Object matching data:
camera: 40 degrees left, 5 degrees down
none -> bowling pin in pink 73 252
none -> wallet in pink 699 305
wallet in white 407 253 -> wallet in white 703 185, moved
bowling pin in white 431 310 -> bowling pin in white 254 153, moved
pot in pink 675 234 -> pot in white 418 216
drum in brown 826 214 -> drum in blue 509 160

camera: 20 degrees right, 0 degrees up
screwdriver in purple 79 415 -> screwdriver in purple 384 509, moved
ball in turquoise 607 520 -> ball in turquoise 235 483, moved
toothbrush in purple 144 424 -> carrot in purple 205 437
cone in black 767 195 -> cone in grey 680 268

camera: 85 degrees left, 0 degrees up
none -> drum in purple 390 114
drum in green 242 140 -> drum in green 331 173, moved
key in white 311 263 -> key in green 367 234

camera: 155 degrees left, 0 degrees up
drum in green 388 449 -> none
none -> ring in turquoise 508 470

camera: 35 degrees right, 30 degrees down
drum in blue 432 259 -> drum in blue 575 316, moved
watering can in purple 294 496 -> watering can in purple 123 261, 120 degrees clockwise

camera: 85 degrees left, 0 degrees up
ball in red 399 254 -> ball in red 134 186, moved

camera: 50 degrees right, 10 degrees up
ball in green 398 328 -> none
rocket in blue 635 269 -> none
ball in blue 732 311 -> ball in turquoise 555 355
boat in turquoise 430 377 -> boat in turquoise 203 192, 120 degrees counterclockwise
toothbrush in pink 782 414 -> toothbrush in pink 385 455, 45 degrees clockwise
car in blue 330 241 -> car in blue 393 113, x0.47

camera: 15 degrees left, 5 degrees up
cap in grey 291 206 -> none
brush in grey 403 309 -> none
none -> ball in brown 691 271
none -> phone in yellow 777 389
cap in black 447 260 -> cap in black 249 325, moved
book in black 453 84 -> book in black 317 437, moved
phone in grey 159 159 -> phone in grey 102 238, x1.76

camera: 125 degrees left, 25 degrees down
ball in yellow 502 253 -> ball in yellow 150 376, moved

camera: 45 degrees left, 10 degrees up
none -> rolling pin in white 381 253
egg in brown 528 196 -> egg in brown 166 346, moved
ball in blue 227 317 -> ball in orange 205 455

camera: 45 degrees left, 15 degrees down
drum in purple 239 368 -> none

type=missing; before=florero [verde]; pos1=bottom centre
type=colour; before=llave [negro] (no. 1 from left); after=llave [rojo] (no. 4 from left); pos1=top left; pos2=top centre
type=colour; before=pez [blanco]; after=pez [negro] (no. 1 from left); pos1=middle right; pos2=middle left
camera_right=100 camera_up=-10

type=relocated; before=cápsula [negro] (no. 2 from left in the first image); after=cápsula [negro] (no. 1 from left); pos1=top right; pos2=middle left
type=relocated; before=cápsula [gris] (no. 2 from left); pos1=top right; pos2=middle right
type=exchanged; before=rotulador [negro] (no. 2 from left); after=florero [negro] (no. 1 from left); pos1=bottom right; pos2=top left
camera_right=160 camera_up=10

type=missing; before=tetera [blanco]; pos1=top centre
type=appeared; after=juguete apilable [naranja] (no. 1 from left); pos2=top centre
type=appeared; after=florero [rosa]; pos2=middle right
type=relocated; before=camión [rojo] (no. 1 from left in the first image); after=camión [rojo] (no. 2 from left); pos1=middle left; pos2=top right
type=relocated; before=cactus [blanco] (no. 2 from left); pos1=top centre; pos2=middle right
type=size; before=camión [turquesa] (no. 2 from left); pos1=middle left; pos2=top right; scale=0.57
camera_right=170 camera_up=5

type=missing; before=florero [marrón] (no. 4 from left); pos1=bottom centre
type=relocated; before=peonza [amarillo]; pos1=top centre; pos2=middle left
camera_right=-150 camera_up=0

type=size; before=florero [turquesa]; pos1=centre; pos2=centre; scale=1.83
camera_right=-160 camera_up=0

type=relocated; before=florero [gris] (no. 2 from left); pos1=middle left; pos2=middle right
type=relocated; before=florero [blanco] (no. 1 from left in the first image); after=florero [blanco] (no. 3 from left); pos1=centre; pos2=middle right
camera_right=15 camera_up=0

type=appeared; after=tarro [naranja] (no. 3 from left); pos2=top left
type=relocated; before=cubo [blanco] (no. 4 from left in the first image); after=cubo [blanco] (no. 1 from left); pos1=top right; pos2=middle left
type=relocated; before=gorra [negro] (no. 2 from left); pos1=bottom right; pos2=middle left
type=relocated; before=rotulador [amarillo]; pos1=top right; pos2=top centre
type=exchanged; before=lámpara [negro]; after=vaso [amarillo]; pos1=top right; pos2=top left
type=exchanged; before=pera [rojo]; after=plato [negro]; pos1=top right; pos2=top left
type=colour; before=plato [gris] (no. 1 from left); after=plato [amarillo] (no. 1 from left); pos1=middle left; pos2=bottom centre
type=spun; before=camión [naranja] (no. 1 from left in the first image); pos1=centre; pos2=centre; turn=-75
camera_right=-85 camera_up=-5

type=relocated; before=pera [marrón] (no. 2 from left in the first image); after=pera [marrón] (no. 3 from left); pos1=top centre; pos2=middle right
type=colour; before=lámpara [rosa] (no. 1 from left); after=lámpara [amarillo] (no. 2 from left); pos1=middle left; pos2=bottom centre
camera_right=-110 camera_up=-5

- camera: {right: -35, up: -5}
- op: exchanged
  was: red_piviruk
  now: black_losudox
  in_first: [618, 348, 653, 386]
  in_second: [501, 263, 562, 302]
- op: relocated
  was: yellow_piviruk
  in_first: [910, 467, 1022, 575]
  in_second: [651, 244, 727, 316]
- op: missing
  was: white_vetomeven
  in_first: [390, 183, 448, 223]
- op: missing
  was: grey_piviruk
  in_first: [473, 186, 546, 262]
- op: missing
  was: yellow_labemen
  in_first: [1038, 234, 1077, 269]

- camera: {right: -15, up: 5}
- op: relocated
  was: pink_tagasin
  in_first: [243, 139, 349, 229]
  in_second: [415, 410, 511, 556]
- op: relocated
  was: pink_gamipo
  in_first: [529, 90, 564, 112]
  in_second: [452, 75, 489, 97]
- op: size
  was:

Task item:
Every record, copied exactly, is the expected answer.

Finished exercise:
camera: 40 degrees left, 5 degrees down
none -> bowling pin in pink 73 252
none -> wallet in pink 699 305
wallet in white 407 253 -> wallet in white 703 185, moved
bowling pin in white 431 310 -> bowling pin in white 254 153, moved
pot in pink 675 234 -> pot in white 418 216
drum in brown 826 214 -> drum in blue 509 160

camera: 20 degrees right, 0 degrees up
screwdriver in purple 79 415 -> screwdriver in purple 384 509, moved
ball in turquoise 607 520 -> ball in turquoise 235 483, moved
toothbrush in purple 144 424 -> carrot in purple 205 437
cone in black 767 195 -> cone in grey 680 268

camera: 85 degrees left, 0 degrees up
none -> drum in purple 390 114
drum in green 242 140 -> drum in green 331 173, moved
key in white 311 263 -> key in green 367 234

camera: 155 degrees left, 0 degrees up
drum in green 388 449 -> none
none -> ring in turquoise 508 470

camera: 35 degrees right, 30 degrees down
drum in blue 432 259 -> drum in blue 575 316, moved
watering can in purple 294 496 -> watering can in purple 123 261, 120 degrees clockwise

camera: 85 degrees left, 0 degrees up
ball in red 399 254 -> ball in red 134 186, moved

camera: 50 degrees right, 10 degrees up
ball in green 398 328 -> none
rocket in blue 635 269 -> none
ball in blue 732 311 -> ball in turquoise 555 355
boat in turquoise 430 377 -> boat in turquoise 203 192, 120 degrees counterclockwise
toothbrush in pink 782 414 -> toothbrush in pink 385 455, 45 degrees clockwise
car in blue 330 241 -> car in blue 393 113, x0.47

camera: 15 degrees left, 5 degrees up
cap in grey 291 206 -> none
brush in grey 403 309 -> none
none -> ball in brown 691 271
none -> phone in yellow 777 389
cap in black 447 260 -> cap in black 249 325, moved
book in black 453 84 -> book in black 317 437, moved
phone in grey 159 159 -> phone in grey 102 238, x1.76

camera: 125 degrees left, 25 degrees down
ball in yellow 502 253 -> ball in yellow 150 376, moved

camera: 45 degrees left, 10 degrees up
none -> rolling pin in white 381 253
egg in brown 528 196 -> egg in brown 166 346, moved
ball in blue 227 317 -> ball in orange 205 455

camera: 45 degrees left, 15 degrees down
drum in purple 239 368 -> none

type=missing; before=florero [verde]; pos1=bottom centre
type=colour; before=llave [negro] (no. 1 from left); after=llave [rojo] (no. 4 from left); pos1=top left; pos2=top centre
type=colour; before=pez [blanco]; after=pez [negro] (no. 1 from left); pos1=middle right; pos2=middle left
camera_right=100 camera_up=-10

type=relocated; before=cápsula [negro] (no. 2 from left in the first image); after=cápsula [negro] (no. 1 from left); pos1=top right; pos2=middle left
type=relocated; before=cápsula [gris] (no. 2 from left); pos1=top right; pos2=middle right
type=exchanged; before=rotulador [negro] (no. 2 from left); after=florero [negro] (no. 1 from left); pos1=bottom right; pos2=top left
camera_right=160 camera_up=10

type=missing; before=tetera [blanco]; pos1=top centre
type=appeared; after=juguete apilable [naranja] (no. 1 from left); pos2=top centre
type=appeared; after=florero [rosa]; pos2=middle right
type=relocated; before=camión [rojo] (no. 1 from left in the first image); after=camión [rojo] (no. 2 from left); pos1=middle left; pos2=top right
type=relocated; before=cactus [blanco] (no. 2 from left); pos1=top centre; pos2=middle right
type=size; before=camión [turquesa] (no. 2 from left); pos1=middle left; pos2=top right; scale=0.57
camera_right=170 camera_up=5

type=missing; before=florero [marrón] (no. 4 from left); pos1=bottom centre
type=relocated; before=peonza [amarillo]; pos1=top centre; pos2=middle left
camera_right=-150 camera_up=0

type=size; before=florero [turquesa]; pos1=centre; pos2=centre; scale=1.83
camera_right=-160 camera_up=0

type=relocated; before=florero [gris] (no. 2 from left); pos1=middle left; pos2=middle right
type=relocated; before=florero [blanco] (no. 1 from left in the first image); after=florero [blanco] (no. 3 from left); pos1=centre; pos2=middle right
camera_right=15 camera_up=0

type=appeared; after=tarro [naranja] (no. 3 from left); pos2=top left
type=relocated; before=cubo [blanco] (no. 4 from left in the first image); after=cubo [blanco] (no. 1 from left); pos1=top right; pos2=middle left
type=relocated; before=gorra [negro] (no. 2 from left); pos1=bottom right; pos2=middle left
type=relocated; before=rotulador [amarillo]; pos1=top right; pos2=top centre
type=exchanged; before=lámpara [negro]; after=vaso [amarillo]; pos1=top right; pos2=top left
type=exchanged; before=pera [rojo]; after=plato [negro]; pos1=top right; pos2=top left
type=colour; before=plato [gris] (no. 1 from left); after=plato [amarillo] (no. 1 from left); pos1=middle left; pos2=bottom centre
type=spun; before=camión [naranja] (no. 1 from left in the first image); pos1=centre; pos2=centre; turn=-75
camera_right=-85 camera_up=-5

type=relocated; before=pera [marrón] (no. 2 from left in the first image); after=pera [marrón] (no. 3 from left); pos1=top centre; pos2=middle right
type=colour; before=lámpara [rosa] (no. 1 from left); after=lámpara [amarillo] (no. 2 from left); pos1=middle left; pos2=bottom centre
camera_right=-110 camera_up=-5

- camera: {right: -35, up: -5}
- op: exchanged
  was: red_piviruk
  now: black_losudox
  in_first: [618, 348, 653, 386]
  in_second: [501, 263, 562, 302]
- op: relocated
  was: yellow_piviruk
  in_first: [910, 467, 1022, 575]
  in_second: [651, 244, 727, 316]
- op: missing
  was: white_vetomeven
  in_first: [390, 183, 448, 223]
- op: missing
  was: grey_piviruk
  in_first: [473, 186, 546, 262]
- op: missing
  was: yellow_labemen
  in_first: [1038, 234, 1077, 269]

- camera: {right: -15, up: 5}
- op: relocated
  was: pink_tagasin
  in_first: [243, 139, 349, 229]
  in_second: [415, 410, 511, 556]
- op: relocated
  was: pink_gamipo
  in_first: [529, 90, 564, 112]
  in_second: [452, 75, 489, 97]
- op: size
  was:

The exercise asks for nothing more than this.